- _Image sequences with motion text_

☆ ☆ ☆ ☆

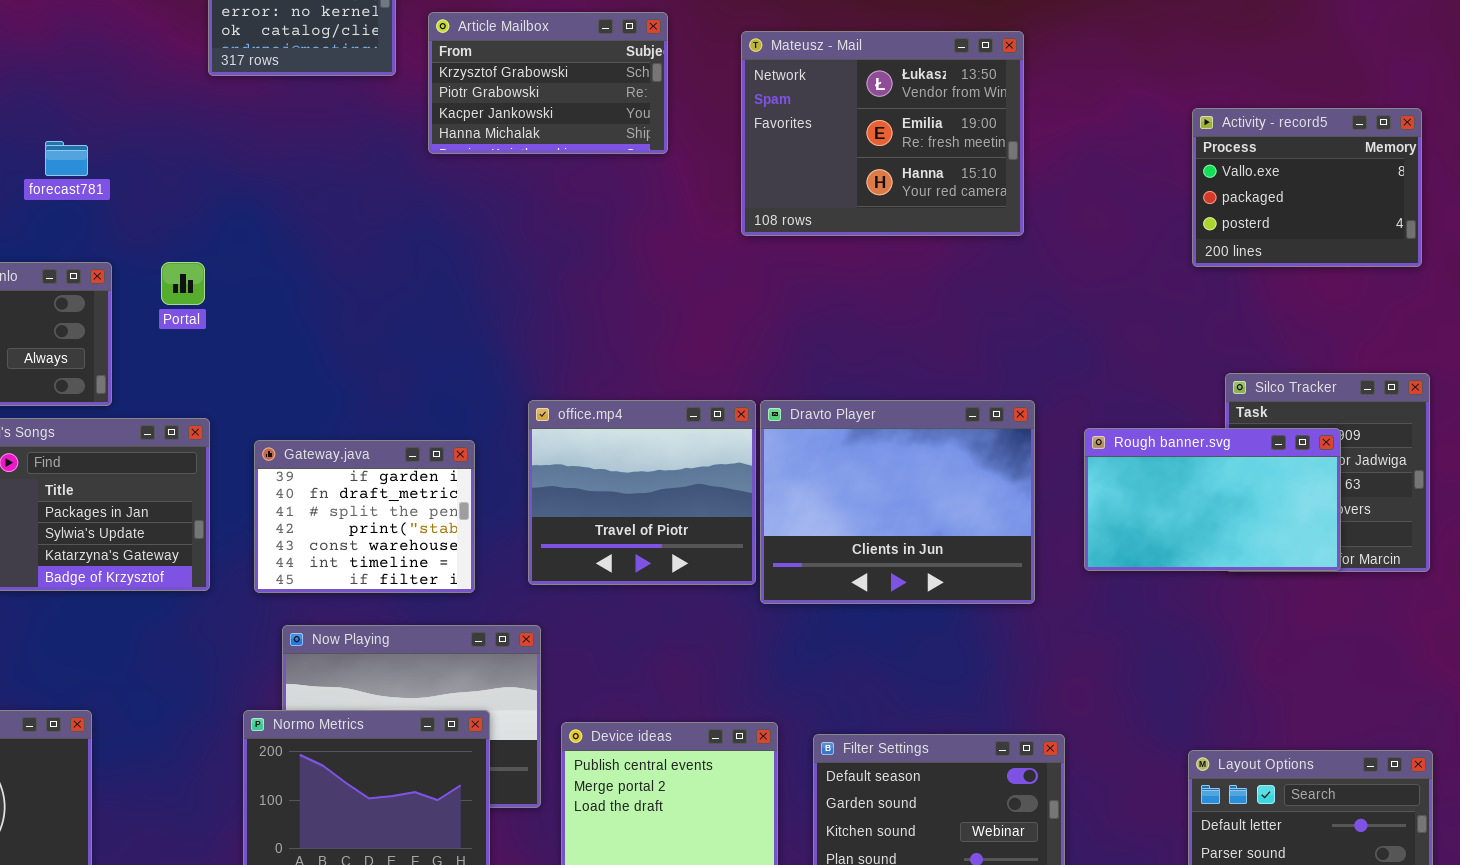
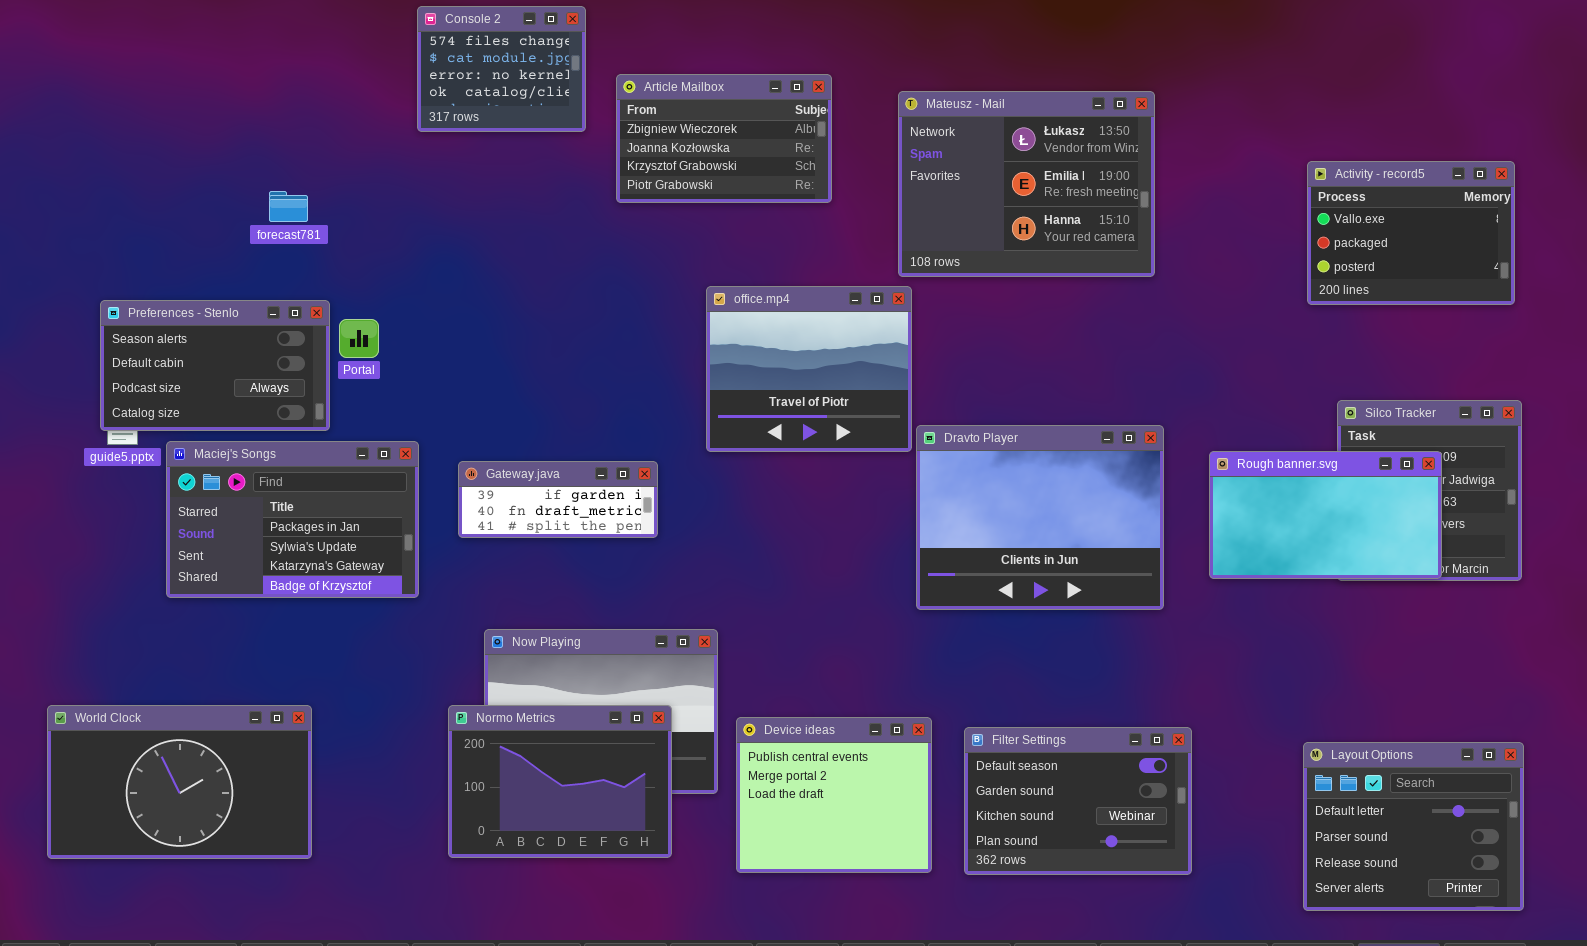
Article Mailbox: [428,12,668,154] -> [616,74,832,203], scrolled up 2 rows
Portal: [161,262,205,305] -> [339,319,379,358], moved
office.mp4: [528,400,756,585] -> [706,286,912,452], moved
Gateway.java: [254,440,475,593] -> [458,461,658,538], resized

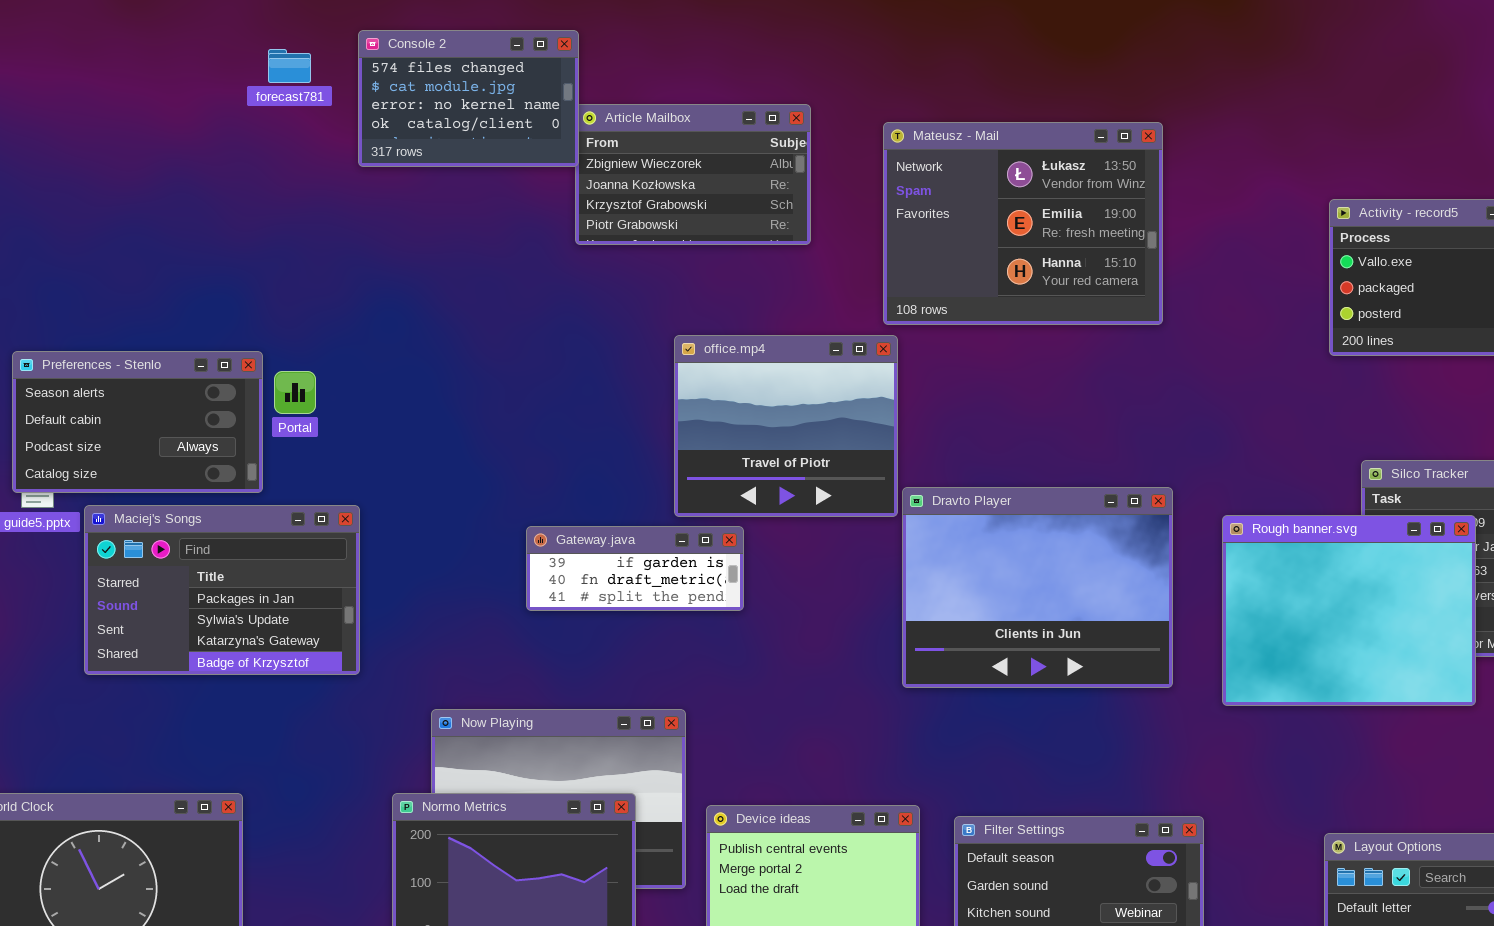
Console 2: [417,6,586,132] -> [358,30,579,167], resized
forecast781: [269,191,308,222] -> [268,49,311,83], moved
Rough banner.svg: [1209,451,1442,579] -> [1222,515,1476,706], resized
Gateway.java: [458,461,658,538] -> [526,526,744,611], moved

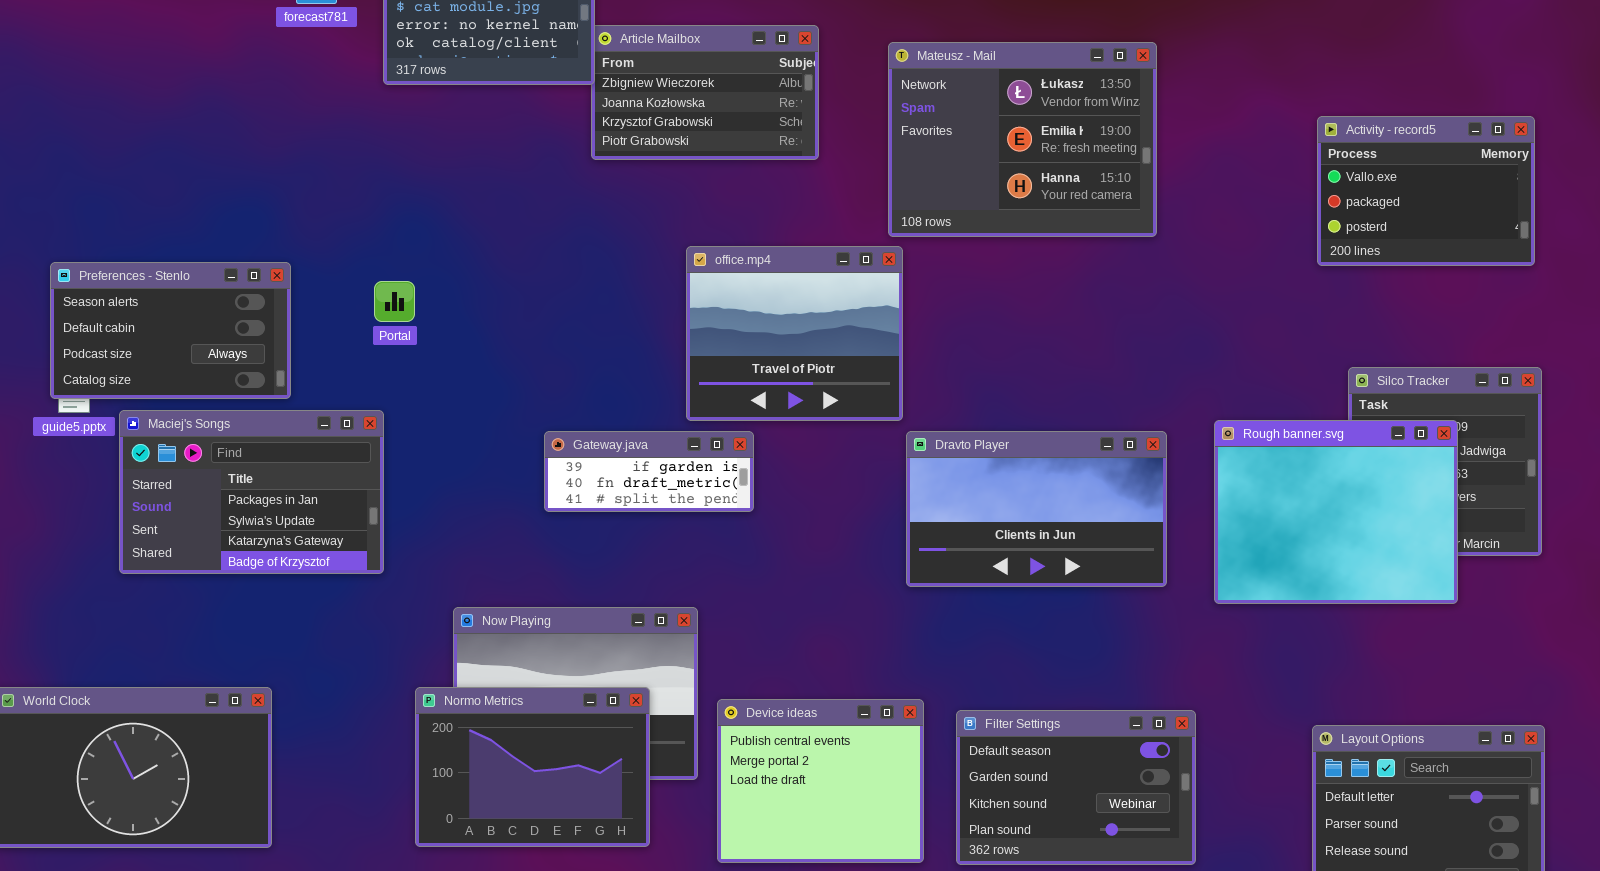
Portal: [274,371,316,414] -> [374,281,415,322], moved
Dravto Player: [902,487,1173,688] -> [906,431,1167,587], resized

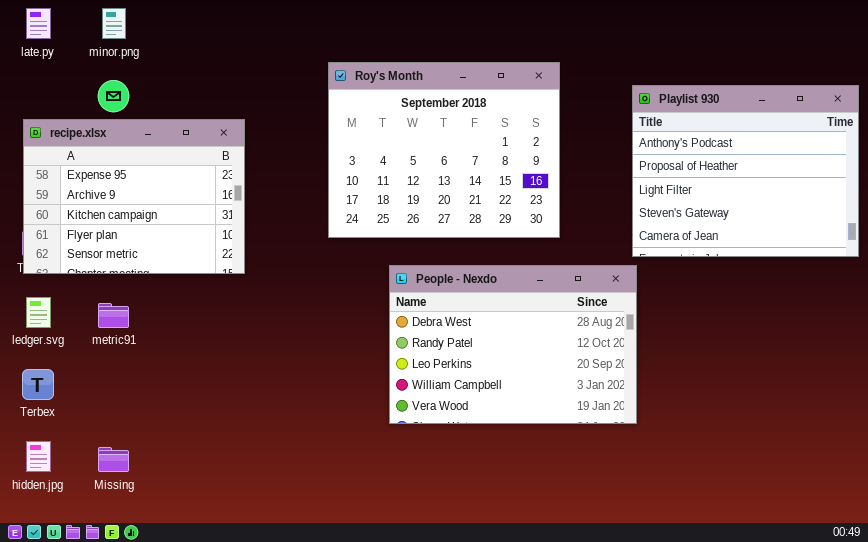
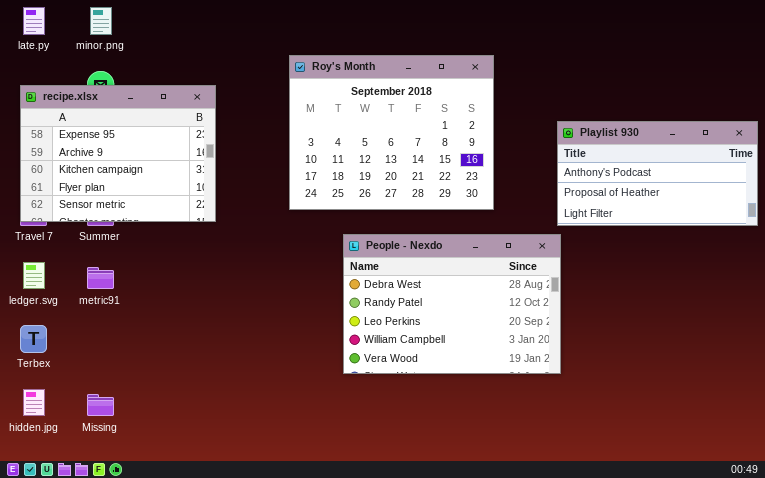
Playlist 930: [632,85,859,257] -> [557,121,758,226], resized
recipe.xlsx: [23,119,245,274] -> [20,85,216,222], moved

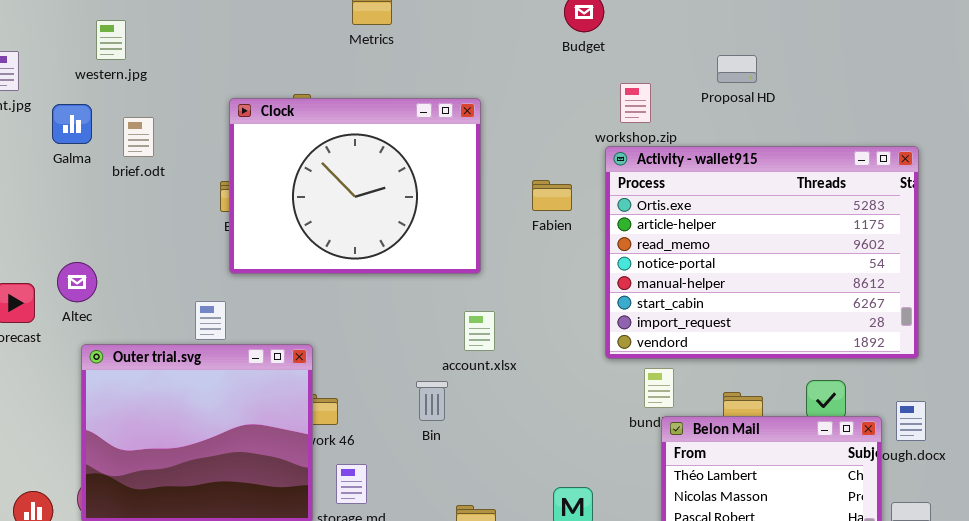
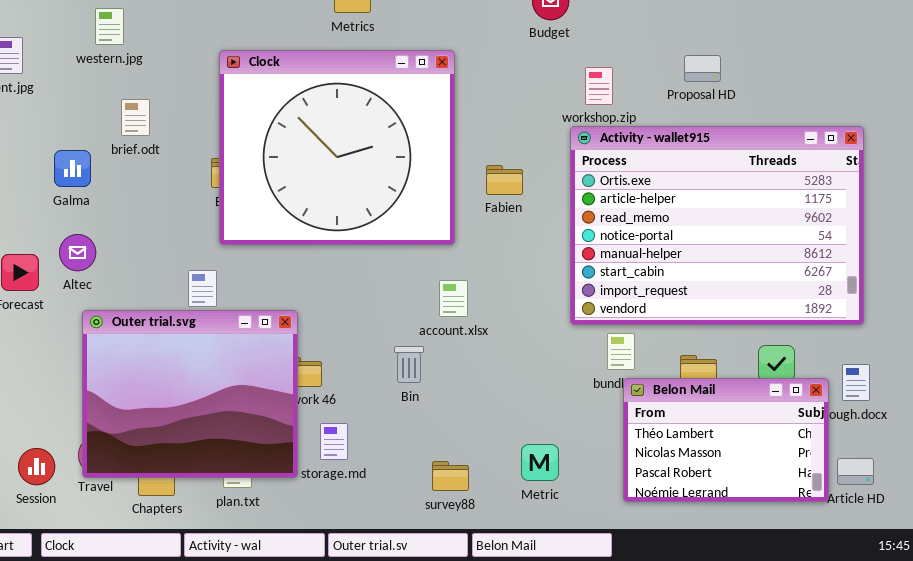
Proposal HD: [717,55,757,83] -> [684,55,721,82], moved
Clock: [229,98,481,274] -> [219,50,455,245], resized
Galma: [52,104,92,144] -> [54,150,91,187], moved
Fabien: [532,180,572,211] -> [486,165,523,195], moved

☆ ☆ ☆ ☆

- _YOUR ASSIGNMENT_
Without the pictures, reproduce every entry exactly as written.

- _WRITTEN RESPONSE_
Article Mailbox: [428,12,668,154] -> [616,74,832,203], scrolled up 2 rows
Portal: [161,262,205,305] -> [339,319,379,358], moved
office.mp4: [528,400,756,585] -> [706,286,912,452], moved
Gateway.java: [254,440,475,593] -> [458,461,658,538], resized

Console 2: [417,6,586,132] -> [358,30,579,167], resized
forecast781: [269,191,308,222] -> [268,49,311,83], moved
Rough banner.svg: [1209,451,1442,579] -> [1222,515,1476,706], resized
Gateway.java: [458,461,658,538] -> [526,526,744,611], moved

Portal: [274,371,316,414] -> [374,281,415,322], moved
Dravto Player: [902,487,1173,688] -> [906,431,1167,587], resized

Playlist 930: [632,85,859,257] -> [557,121,758,226], resized
recipe.xlsx: [23,119,245,274] -> [20,85,216,222], moved

Proposal HD: [717,55,757,83] -> [684,55,721,82], moved
Clock: [229,98,481,274] -> [219,50,455,245], resized
Galma: [52,104,92,144] -> [54,150,91,187], moved
Fabien: [532,180,572,211] -> [486,165,523,195], moved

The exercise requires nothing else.